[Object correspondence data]
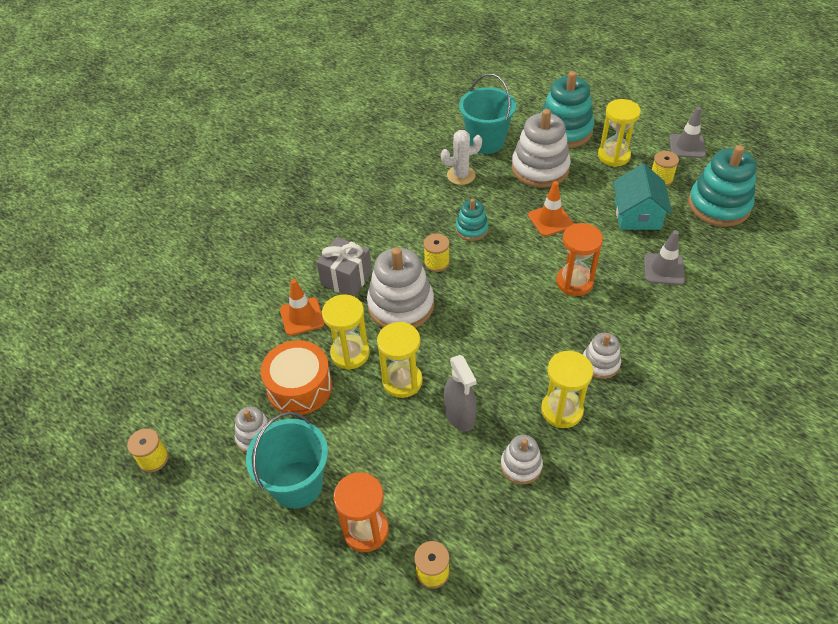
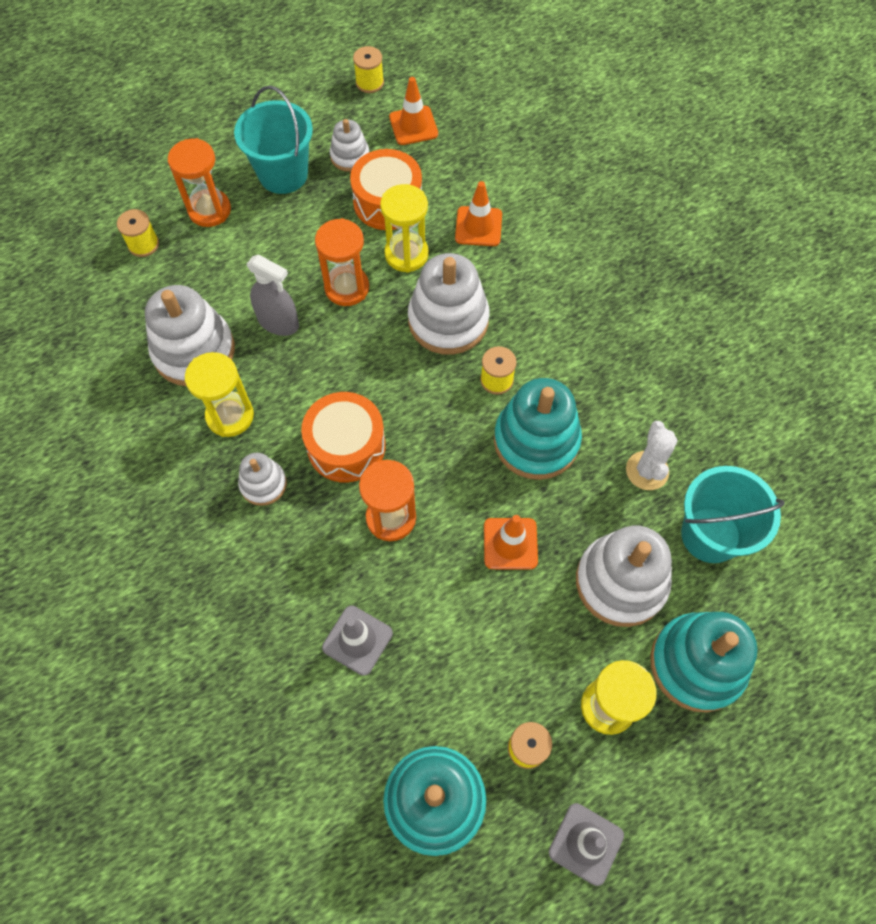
camera: 110 degrees right, 15 degrees up
grey gift [316,237,372,297] -> none
yellow hourglass [377,322,423,398] -> orange hourglass [315,218,369,306]
grey spray bottle [444,355,477,431] -> grey spray bottle turned 150 degrees counterclockwise [247,254,299,336]
turquoise stacking toy [455,199,489,241] -> turquoise stacking toy [494,378,582,480], size x1.87
white stacking toy [501,435,543,484] -> white stacking toy [145,285,235,386], size x1.87
turquoise house [613,164,672,230] -> none
none -> orange drum [301,392,386,482]
none -> orange traffic cone [389,77,438,145]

## AIM OF THE TASK
Nothing but the records above, exact and without pictures, should appear in the answer.

## ANSWER TO THIS PROBLEM
camera: 110 degrees right, 15 degrees up
grey gift [316,237,372,297] -> none
yellow hourglass [377,322,423,398] -> orange hourglass [315,218,369,306]
grey spray bottle [444,355,477,431] -> grey spray bottle turned 150 degrees counterclockwise [247,254,299,336]
turquoise stacking toy [455,199,489,241] -> turquoise stacking toy [494,378,582,480], size x1.87
white stacking toy [501,435,543,484] -> white stacking toy [145,285,235,386], size x1.87
turquoise house [613,164,672,230] -> none
none -> orange drum [301,392,386,482]
none -> orange traffic cone [389,77,438,145]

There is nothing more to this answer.